> **Exercise aim**
Render the items from the line with "green triangle: moved 2 px left, 13 px up" up to and including the line with "purple rectangle: moved 2" as a Markdown table with the columns Row and Line. Give each line a row number and leave out blank lines.

> **Record set**
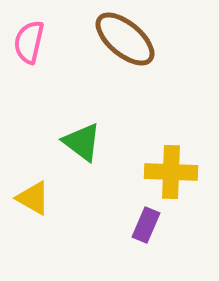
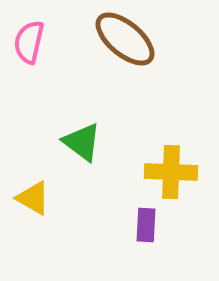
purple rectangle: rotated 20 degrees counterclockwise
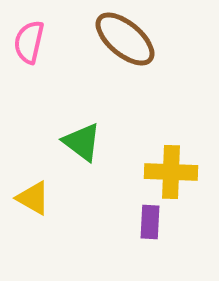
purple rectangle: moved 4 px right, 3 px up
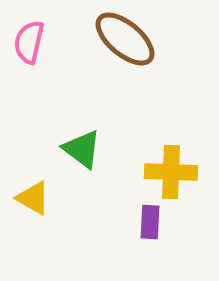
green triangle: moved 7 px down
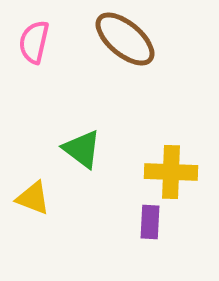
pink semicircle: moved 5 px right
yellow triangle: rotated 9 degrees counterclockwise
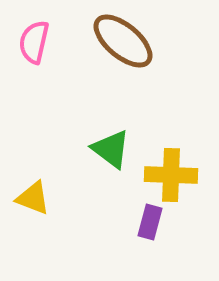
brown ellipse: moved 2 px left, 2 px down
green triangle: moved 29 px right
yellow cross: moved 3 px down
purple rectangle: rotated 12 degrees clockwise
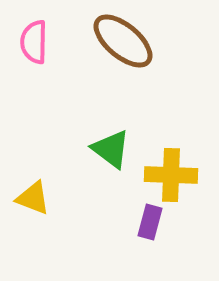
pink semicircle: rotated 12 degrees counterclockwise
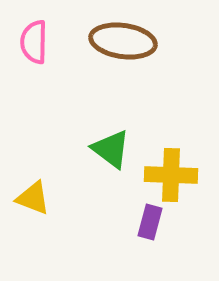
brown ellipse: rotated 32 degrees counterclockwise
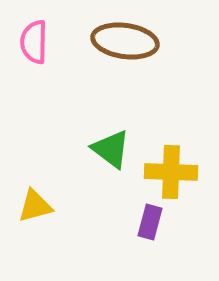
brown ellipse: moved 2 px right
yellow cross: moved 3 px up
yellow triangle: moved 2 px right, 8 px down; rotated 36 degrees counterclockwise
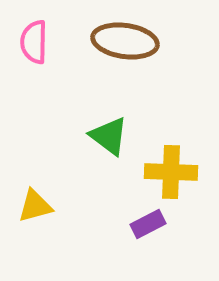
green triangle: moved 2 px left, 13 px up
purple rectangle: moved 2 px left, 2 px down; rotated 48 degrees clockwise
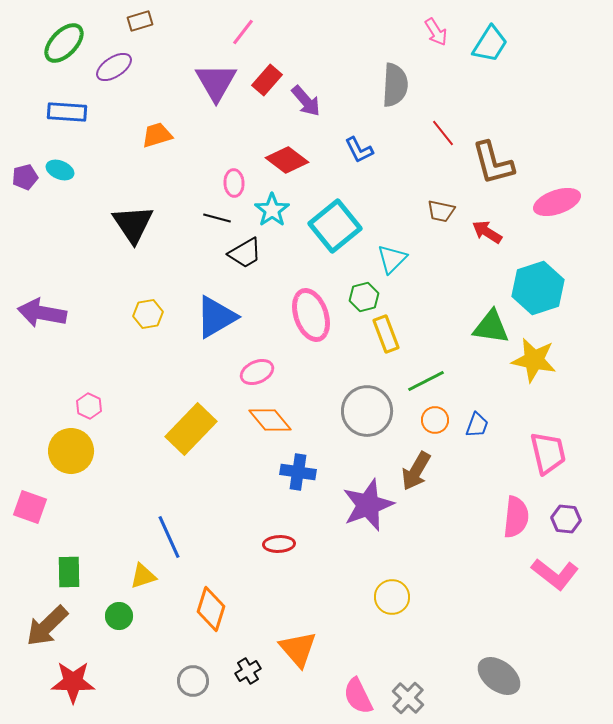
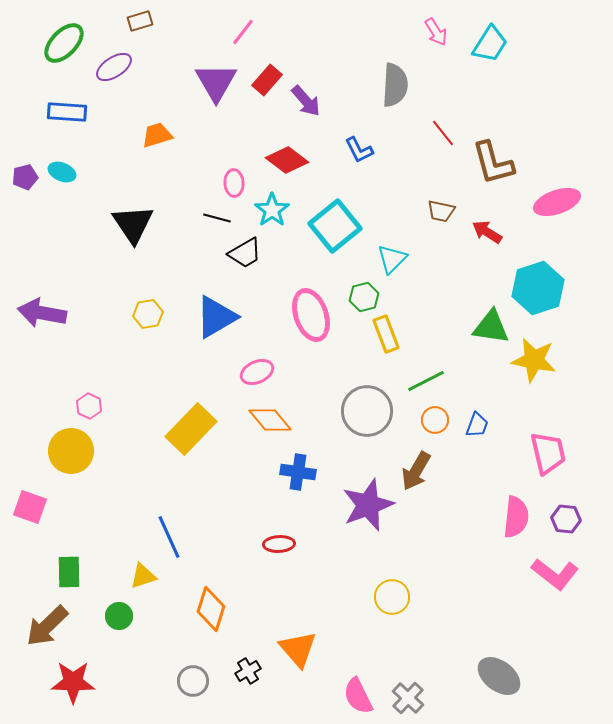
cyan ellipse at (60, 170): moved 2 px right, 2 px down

--

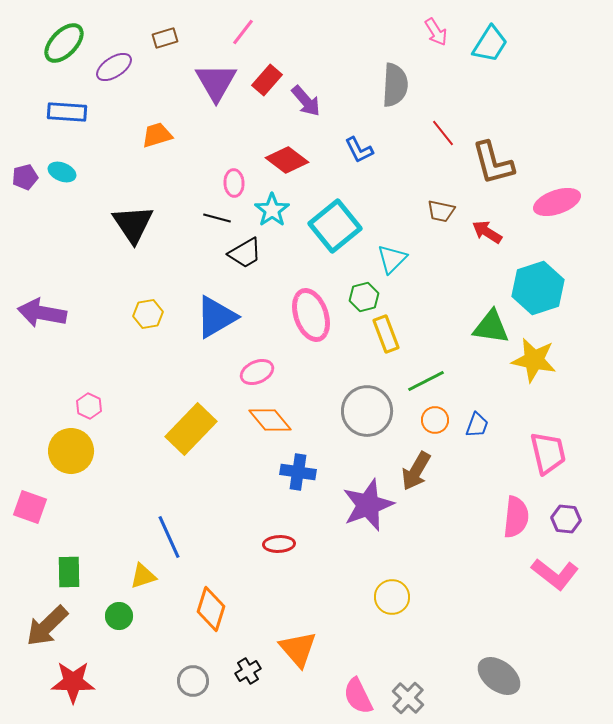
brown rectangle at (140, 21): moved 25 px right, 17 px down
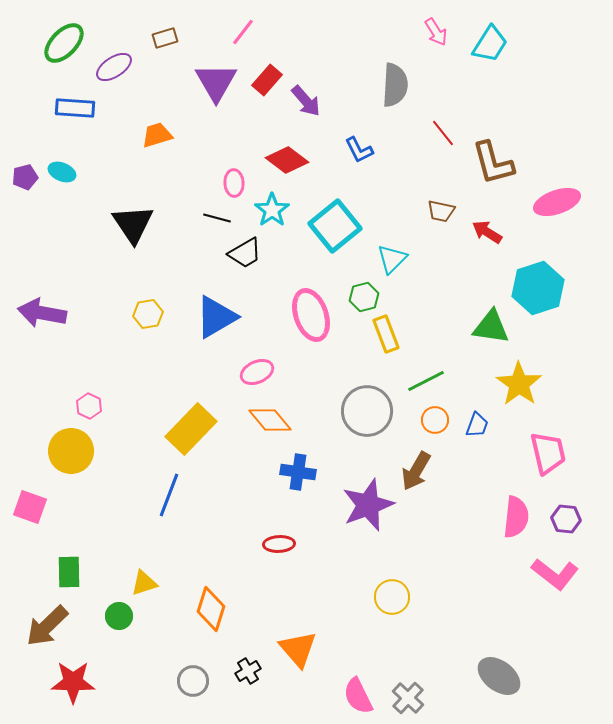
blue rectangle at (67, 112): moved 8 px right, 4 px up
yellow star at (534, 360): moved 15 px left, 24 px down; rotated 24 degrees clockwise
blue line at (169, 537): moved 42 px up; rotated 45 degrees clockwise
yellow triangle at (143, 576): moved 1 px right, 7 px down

...

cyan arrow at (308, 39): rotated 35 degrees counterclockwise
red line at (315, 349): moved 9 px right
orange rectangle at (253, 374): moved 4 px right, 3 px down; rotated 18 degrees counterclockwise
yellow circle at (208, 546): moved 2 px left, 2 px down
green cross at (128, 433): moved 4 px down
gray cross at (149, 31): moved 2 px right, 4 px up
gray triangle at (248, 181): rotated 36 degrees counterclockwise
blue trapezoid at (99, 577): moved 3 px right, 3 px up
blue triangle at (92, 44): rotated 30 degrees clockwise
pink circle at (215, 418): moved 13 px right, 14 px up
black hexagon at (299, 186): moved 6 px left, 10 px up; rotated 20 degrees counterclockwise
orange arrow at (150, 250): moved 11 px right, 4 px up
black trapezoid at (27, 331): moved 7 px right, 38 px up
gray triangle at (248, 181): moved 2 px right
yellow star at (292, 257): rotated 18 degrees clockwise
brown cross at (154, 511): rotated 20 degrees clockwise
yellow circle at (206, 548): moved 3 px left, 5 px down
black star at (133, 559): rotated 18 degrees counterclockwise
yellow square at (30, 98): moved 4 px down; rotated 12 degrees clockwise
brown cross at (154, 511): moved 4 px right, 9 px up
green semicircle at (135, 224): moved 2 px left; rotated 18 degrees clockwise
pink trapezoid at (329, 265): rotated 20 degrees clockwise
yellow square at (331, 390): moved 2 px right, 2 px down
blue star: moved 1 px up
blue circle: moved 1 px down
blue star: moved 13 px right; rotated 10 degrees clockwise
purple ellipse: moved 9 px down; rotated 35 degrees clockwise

> **Complete response**
| Row | Line |
|---|---|
| 1 | green triangle: moved 2 px left, 13 px up |
| 2 | purple rectangle: moved 2 px left, 2 px down; rotated 48 degrees clockwise |